Version difference data:
------------

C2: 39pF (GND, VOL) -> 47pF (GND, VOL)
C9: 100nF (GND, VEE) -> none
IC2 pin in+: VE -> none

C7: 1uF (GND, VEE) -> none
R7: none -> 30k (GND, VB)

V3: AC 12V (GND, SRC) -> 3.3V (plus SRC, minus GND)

------------

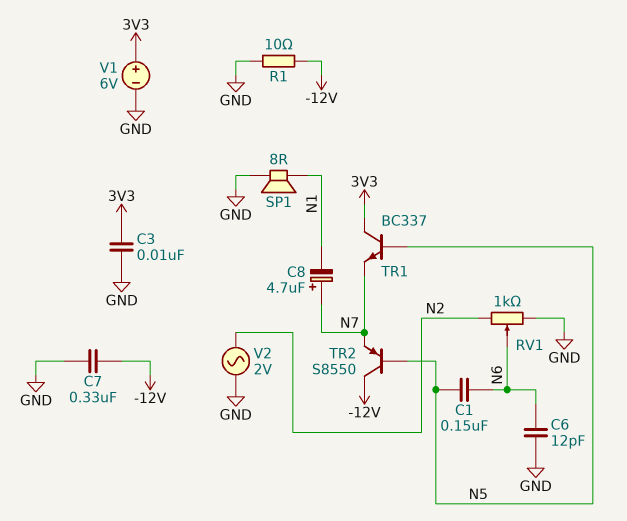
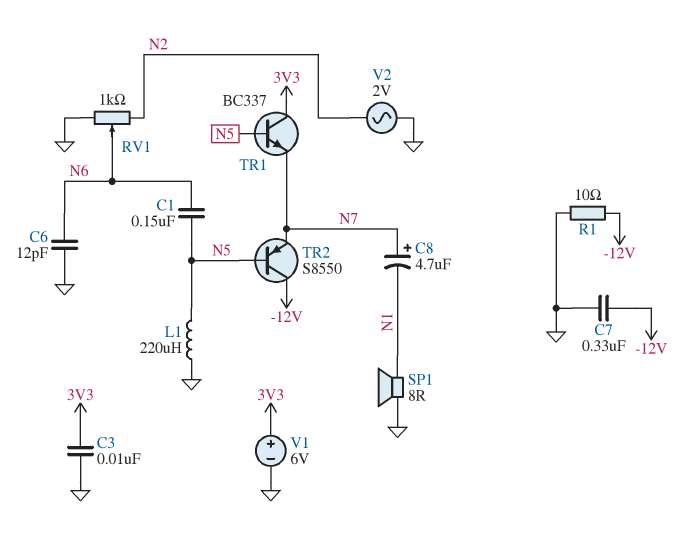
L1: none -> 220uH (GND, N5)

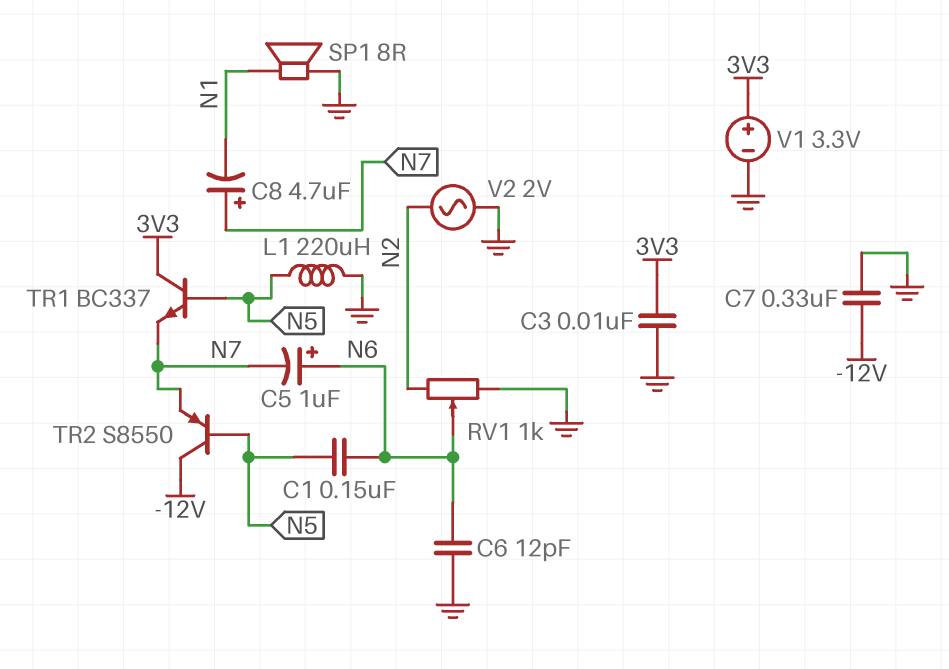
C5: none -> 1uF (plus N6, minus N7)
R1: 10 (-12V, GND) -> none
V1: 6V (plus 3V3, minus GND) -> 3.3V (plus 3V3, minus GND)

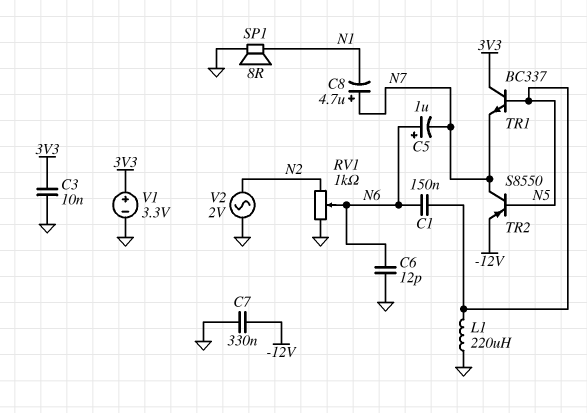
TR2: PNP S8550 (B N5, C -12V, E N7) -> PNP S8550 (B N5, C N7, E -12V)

------------

* _ASSIGNMENT_
Could you restate word for word the lines above from the one containing "C2: 39pF (GND, VOL) -> 47pF (GND, VOL)" through the one containing "V3: AC 12V (GND, SRC)", both included, and nothing else?

* _EXERCISE RESULT_
C2: 39pF (GND, VOL) -> 47pF (GND, VOL)
C9: 100nF (GND, VEE) -> none
IC2 pin in+: VE -> none

C7: 1uF (GND, VEE) -> none
R7: none -> 30k (GND, VB)

V3: AC 12V (GND, SRC) -> 3.3V (plus SRC, minus GND)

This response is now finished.